#### [GOAL OF THE EXERCISE]
Whenever the string "lime" turns up in a line below, that line should be copied.

##### RECORDS SHOWN

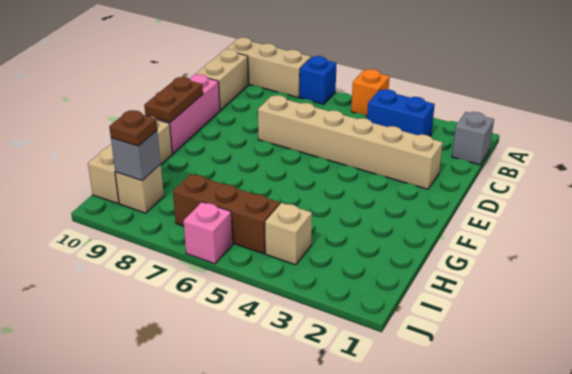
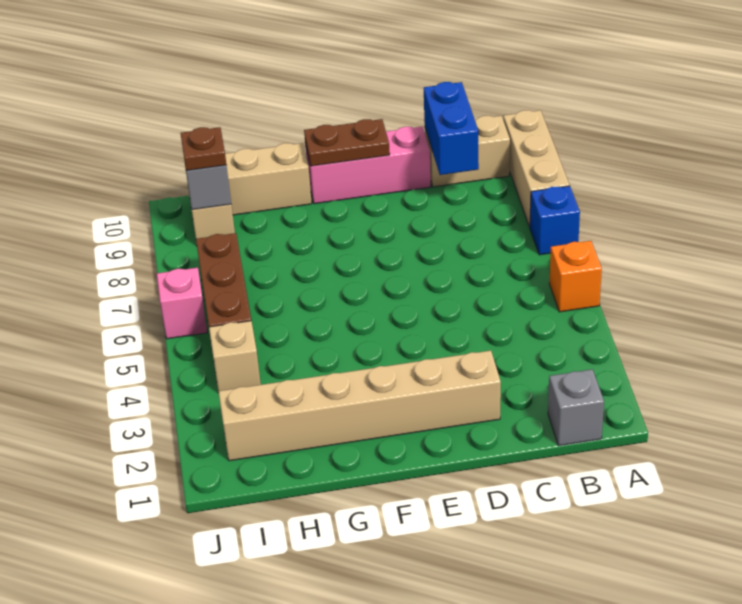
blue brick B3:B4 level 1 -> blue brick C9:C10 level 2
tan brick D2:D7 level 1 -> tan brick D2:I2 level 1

##########
##### RECORDS SHOWN

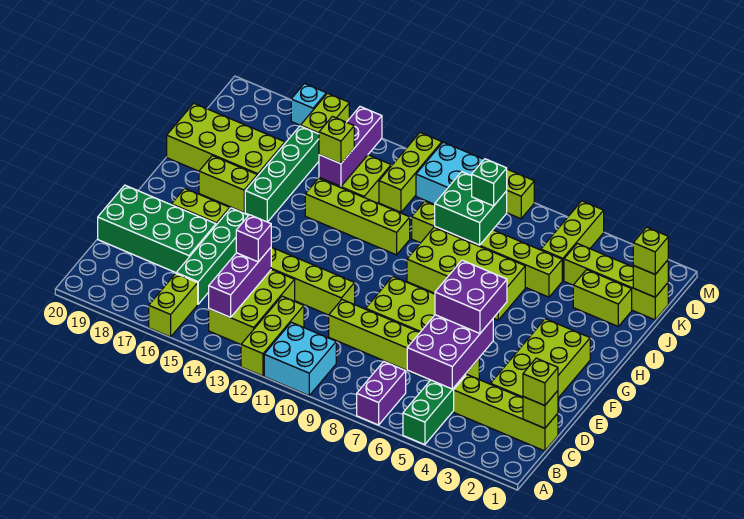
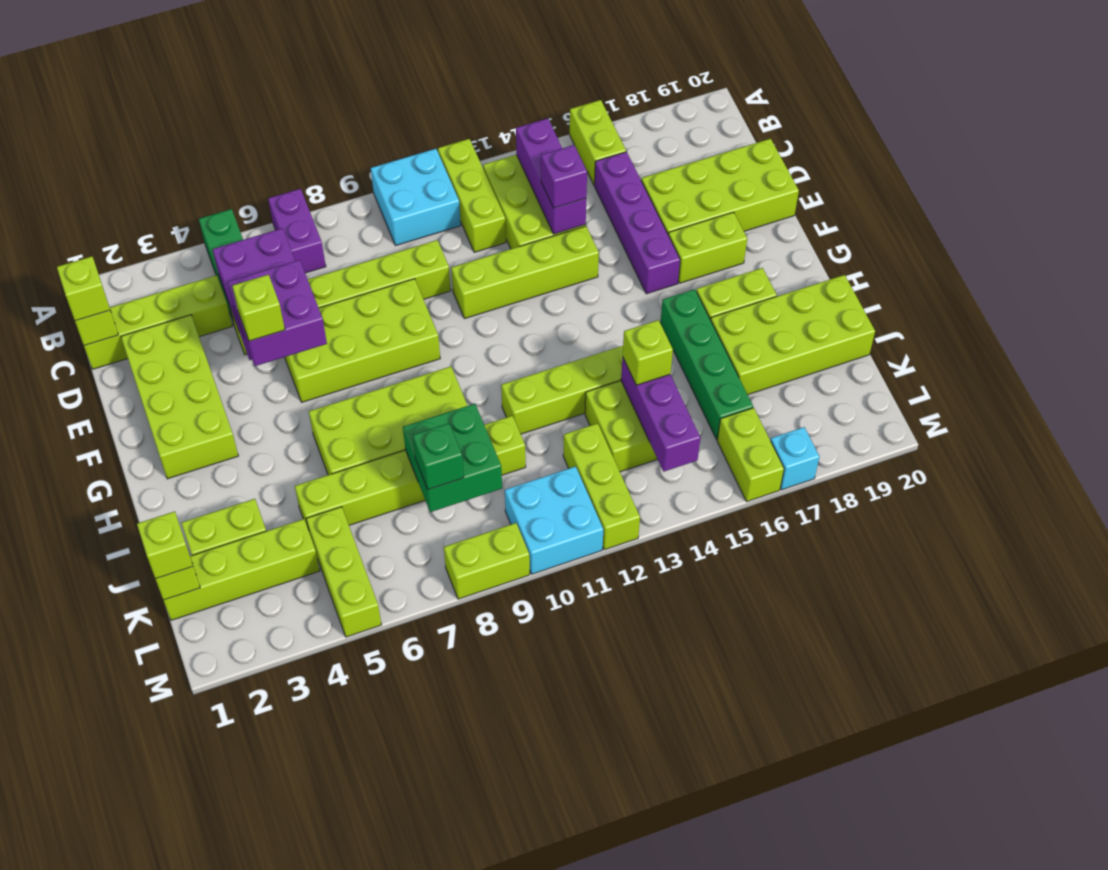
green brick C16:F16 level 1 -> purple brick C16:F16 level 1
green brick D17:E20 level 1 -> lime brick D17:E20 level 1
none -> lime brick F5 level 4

##########

#### [RESPONSE AREA]
green brick D17:E20 level 1 -> lime brick D17:E20 level 1
none -> lime brick F5 level 4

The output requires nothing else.